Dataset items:
◆ ◆ ◆ ◆ ◆ ◆ ◆

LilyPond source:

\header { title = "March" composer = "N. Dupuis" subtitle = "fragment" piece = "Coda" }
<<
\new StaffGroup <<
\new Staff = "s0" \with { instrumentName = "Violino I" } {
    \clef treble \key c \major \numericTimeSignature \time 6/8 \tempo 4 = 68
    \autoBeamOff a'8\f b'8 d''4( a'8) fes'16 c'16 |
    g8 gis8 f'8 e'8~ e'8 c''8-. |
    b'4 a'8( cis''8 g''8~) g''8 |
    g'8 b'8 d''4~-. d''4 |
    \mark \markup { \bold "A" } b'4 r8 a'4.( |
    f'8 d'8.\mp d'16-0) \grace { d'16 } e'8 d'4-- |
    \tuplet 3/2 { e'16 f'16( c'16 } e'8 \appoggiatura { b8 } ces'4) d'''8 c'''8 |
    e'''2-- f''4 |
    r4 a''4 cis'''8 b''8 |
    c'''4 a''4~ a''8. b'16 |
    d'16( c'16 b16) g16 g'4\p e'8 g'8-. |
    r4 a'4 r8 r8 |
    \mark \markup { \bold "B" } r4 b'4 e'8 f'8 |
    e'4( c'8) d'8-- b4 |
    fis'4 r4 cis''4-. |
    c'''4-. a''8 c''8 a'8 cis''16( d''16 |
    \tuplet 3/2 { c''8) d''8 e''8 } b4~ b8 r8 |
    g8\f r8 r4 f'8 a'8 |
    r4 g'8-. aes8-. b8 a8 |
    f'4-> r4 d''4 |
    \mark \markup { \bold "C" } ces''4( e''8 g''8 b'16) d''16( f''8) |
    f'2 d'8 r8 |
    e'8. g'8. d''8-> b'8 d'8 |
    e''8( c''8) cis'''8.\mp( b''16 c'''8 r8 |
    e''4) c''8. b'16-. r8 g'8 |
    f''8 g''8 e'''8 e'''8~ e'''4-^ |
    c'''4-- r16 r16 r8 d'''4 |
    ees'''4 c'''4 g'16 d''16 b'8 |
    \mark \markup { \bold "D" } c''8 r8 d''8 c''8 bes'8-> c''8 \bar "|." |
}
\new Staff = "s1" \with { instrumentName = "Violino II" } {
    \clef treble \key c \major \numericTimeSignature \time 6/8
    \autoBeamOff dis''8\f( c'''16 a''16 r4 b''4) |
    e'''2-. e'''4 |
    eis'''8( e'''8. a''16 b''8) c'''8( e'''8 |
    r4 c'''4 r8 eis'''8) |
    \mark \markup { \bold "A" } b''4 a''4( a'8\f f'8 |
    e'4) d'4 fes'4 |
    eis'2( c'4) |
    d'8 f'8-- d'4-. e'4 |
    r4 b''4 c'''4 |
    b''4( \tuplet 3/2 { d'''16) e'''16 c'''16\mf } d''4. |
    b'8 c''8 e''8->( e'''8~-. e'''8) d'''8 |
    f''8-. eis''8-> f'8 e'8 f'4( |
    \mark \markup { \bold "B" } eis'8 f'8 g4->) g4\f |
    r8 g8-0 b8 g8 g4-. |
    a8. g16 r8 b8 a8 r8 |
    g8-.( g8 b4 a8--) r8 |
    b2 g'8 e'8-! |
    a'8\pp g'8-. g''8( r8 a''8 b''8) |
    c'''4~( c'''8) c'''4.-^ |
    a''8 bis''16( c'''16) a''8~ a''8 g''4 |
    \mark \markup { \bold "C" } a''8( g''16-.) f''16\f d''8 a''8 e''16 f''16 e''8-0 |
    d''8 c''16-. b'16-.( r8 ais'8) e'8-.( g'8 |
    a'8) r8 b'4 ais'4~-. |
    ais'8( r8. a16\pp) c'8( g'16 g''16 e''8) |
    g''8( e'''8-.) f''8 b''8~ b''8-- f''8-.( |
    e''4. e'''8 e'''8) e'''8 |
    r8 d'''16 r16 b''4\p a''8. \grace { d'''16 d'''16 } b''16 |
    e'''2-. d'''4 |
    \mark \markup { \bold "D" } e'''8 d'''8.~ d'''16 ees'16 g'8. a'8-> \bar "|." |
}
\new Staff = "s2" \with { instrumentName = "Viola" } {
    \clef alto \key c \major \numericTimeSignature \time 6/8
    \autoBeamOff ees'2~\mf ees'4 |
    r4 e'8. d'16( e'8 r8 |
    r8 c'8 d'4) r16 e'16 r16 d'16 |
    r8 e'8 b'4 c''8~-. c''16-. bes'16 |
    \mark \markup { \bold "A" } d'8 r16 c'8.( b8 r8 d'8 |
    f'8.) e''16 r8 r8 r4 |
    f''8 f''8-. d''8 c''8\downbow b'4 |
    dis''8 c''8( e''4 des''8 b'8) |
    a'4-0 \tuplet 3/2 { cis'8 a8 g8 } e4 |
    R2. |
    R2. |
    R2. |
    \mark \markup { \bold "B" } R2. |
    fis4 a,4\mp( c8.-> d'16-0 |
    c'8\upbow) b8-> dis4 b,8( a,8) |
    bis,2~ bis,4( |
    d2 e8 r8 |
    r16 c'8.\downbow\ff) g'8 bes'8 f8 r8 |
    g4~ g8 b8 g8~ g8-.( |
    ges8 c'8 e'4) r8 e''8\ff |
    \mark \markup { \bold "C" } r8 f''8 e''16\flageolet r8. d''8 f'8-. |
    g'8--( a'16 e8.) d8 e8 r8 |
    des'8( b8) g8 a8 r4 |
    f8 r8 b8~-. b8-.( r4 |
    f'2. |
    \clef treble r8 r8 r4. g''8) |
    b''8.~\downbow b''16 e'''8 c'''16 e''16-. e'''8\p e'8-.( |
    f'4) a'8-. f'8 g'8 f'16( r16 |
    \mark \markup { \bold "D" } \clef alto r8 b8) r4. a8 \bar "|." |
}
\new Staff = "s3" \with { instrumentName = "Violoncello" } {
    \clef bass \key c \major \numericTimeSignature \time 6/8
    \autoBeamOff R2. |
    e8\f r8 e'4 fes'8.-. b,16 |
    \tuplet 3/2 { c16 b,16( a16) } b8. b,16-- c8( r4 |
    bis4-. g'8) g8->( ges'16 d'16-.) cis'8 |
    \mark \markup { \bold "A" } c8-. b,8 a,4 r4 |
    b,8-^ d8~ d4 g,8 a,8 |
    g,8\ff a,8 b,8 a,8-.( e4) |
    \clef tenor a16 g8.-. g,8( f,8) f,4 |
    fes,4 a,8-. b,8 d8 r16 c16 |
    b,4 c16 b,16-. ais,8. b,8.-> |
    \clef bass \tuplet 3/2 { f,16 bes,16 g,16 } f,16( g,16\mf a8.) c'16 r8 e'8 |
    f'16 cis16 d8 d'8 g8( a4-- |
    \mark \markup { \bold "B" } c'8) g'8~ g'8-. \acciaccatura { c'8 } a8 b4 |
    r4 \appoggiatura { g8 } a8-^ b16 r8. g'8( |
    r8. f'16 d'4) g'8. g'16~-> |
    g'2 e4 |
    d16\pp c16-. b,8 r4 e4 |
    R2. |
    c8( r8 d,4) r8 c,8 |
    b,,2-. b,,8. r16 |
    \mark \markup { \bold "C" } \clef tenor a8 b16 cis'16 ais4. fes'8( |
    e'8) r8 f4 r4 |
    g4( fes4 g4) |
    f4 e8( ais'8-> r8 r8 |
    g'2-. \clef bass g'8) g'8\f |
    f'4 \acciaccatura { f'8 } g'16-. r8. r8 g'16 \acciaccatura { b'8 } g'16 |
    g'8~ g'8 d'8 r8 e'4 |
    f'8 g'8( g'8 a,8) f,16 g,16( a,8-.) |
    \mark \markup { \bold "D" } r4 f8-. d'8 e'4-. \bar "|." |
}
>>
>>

◆ ◆ ◆ ◆ ◆ ◆ ◆

◆ **WHAT YOU SHOULD DO**: Extract every line in the listing above that contains the string "downbow".

◆ **EXPECTED ANSWER**:
    f''8 f''8-. d''8 c''8\downbow b'4 |
    r16 c'8.\downbow\ff) g'8 bes'8 f8 r8 |
    b''8.~\downbow b''16 e'''8 c'''16 e''16-. e'''8\p e'8-.( |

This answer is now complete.